Task statement:
Give back every line of the material below that has the string "RADIO".

*** Opening of Raw data ***

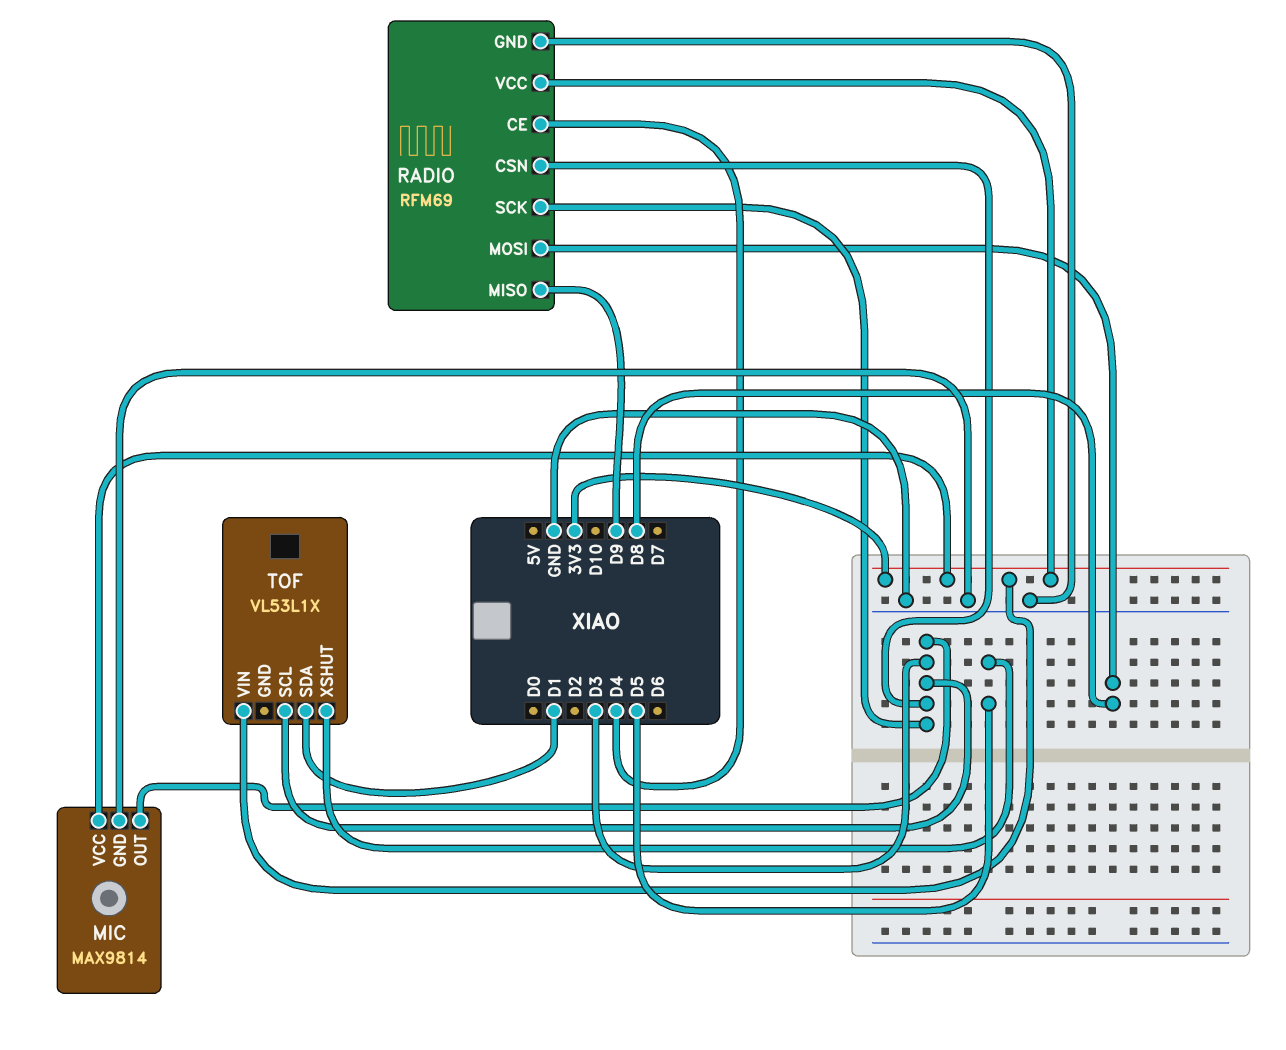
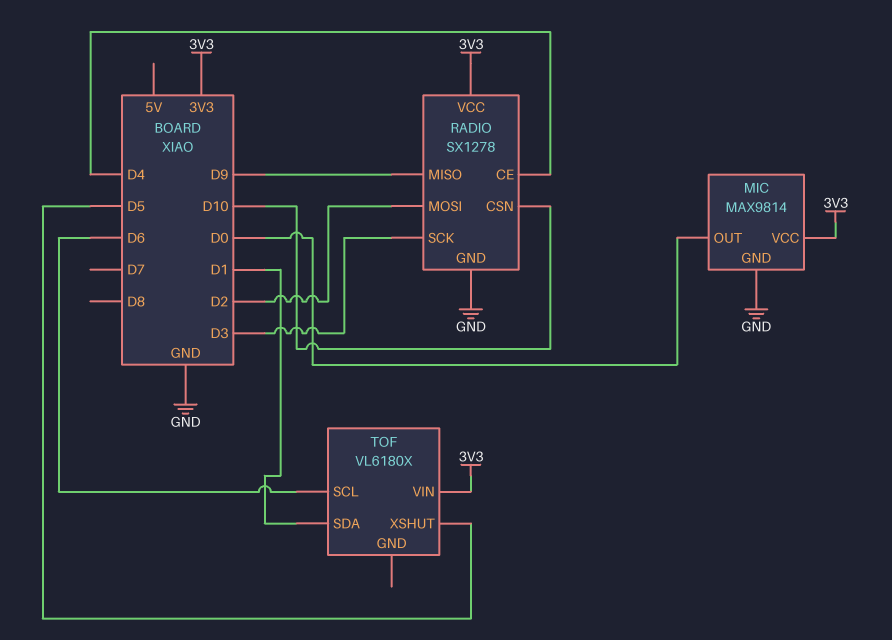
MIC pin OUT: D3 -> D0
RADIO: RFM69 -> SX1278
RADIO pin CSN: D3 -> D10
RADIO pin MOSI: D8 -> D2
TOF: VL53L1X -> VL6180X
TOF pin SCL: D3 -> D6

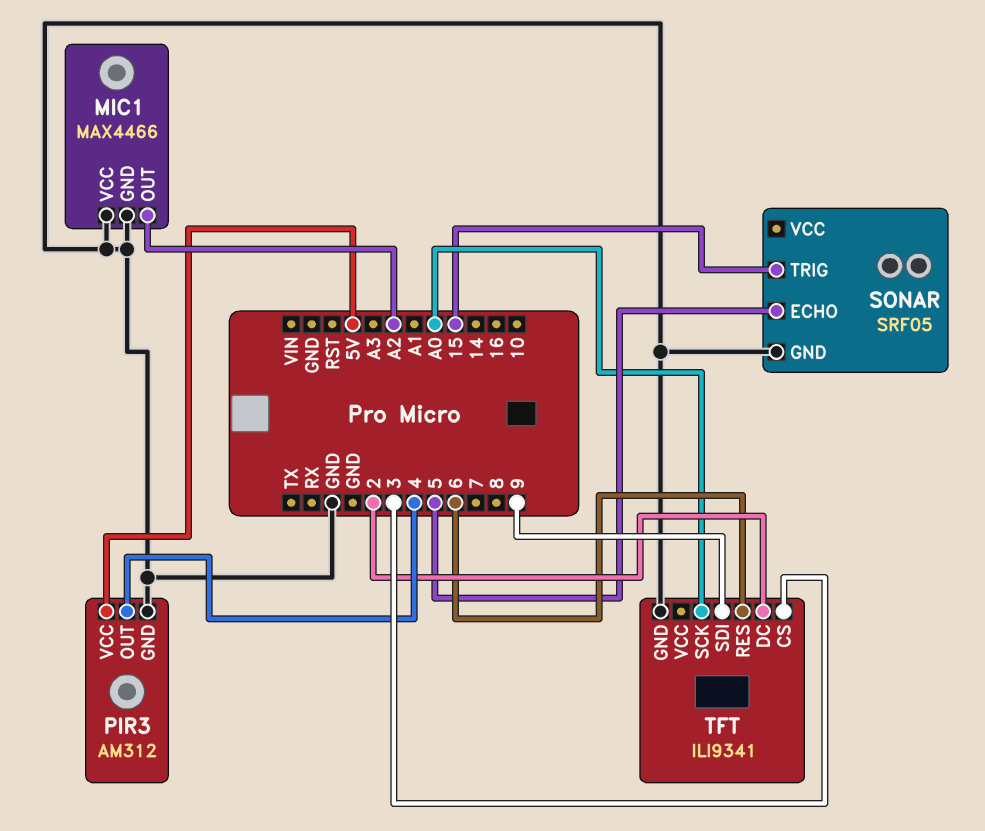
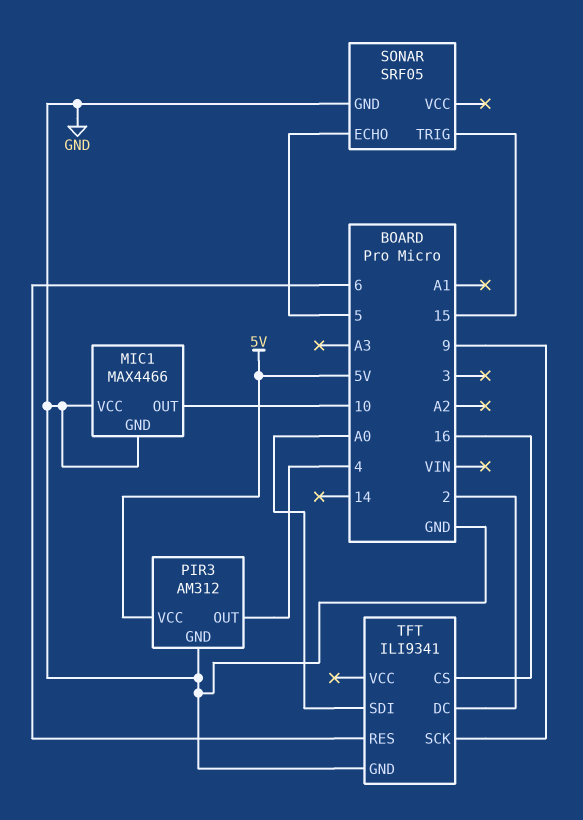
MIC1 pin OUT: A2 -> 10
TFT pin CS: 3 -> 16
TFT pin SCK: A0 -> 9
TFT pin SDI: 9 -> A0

*** Close of Raw data ***
*** Opening of Raw data ***

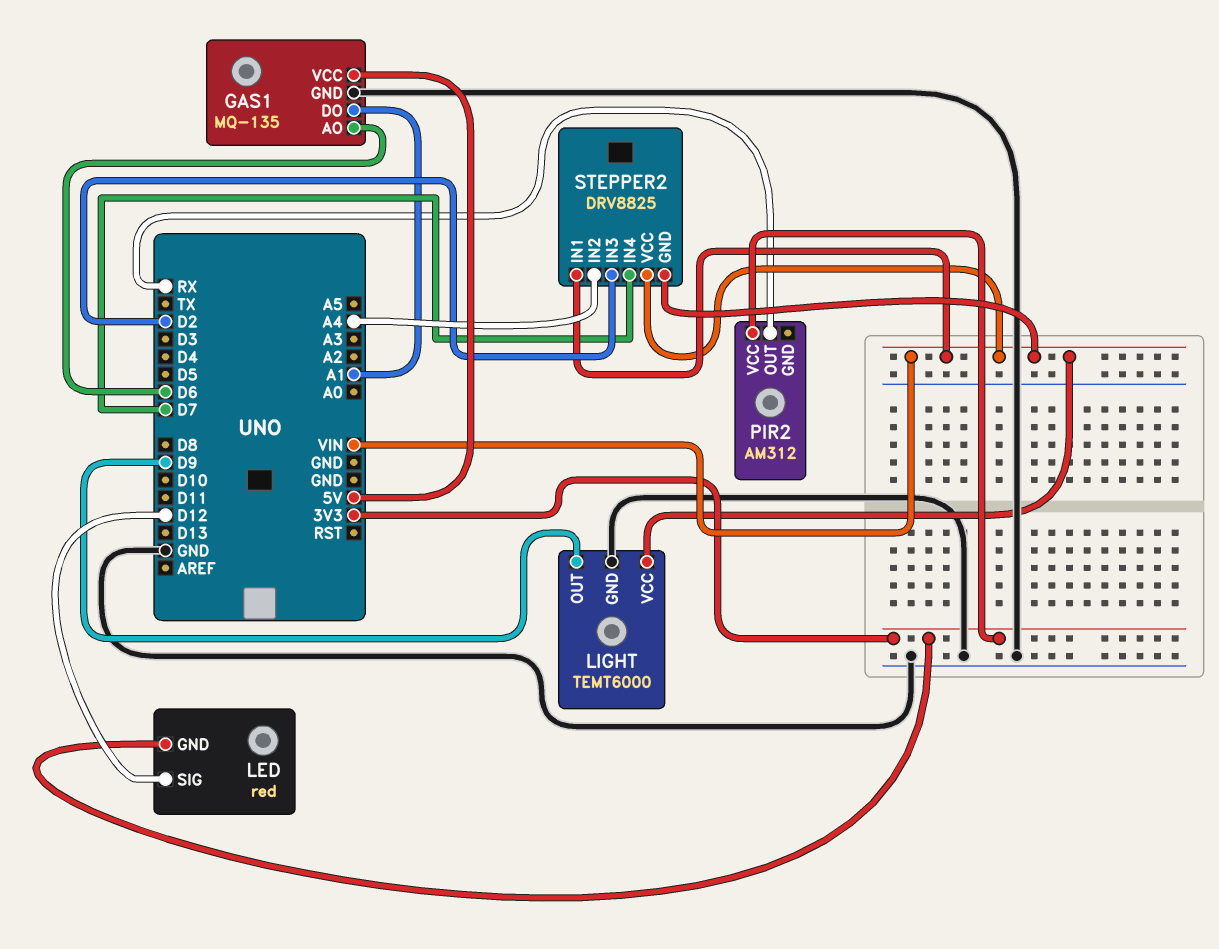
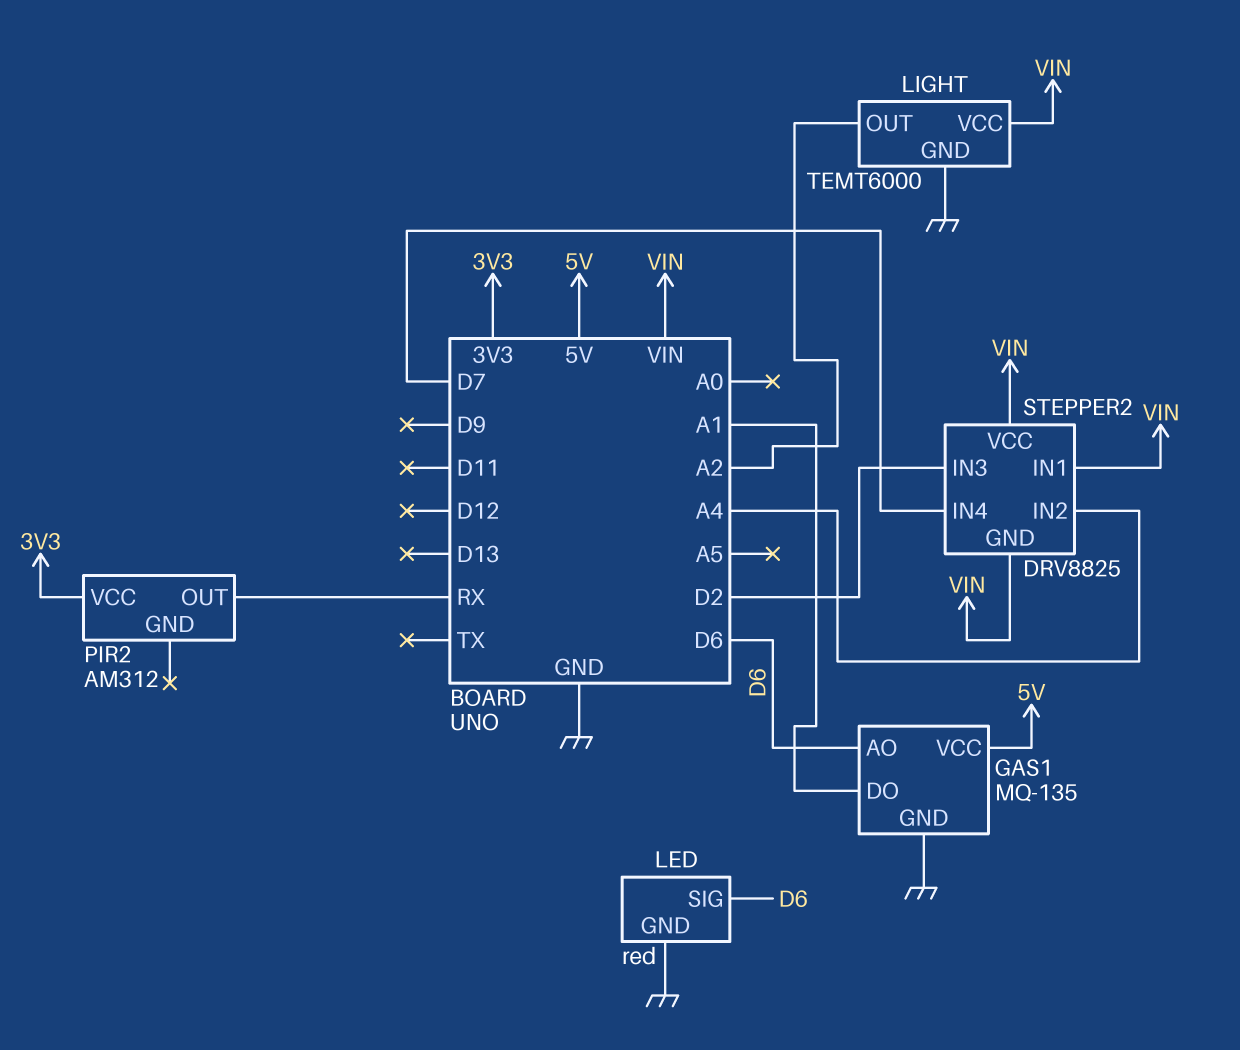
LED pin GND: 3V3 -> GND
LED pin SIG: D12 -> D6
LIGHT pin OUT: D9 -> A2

*** Close of Raw data ***

Response:
RADIO: RFM69 -> SX1278
RADIO pin CSN: D3 -> D10
RADIO pin MOSI: D8 -> D2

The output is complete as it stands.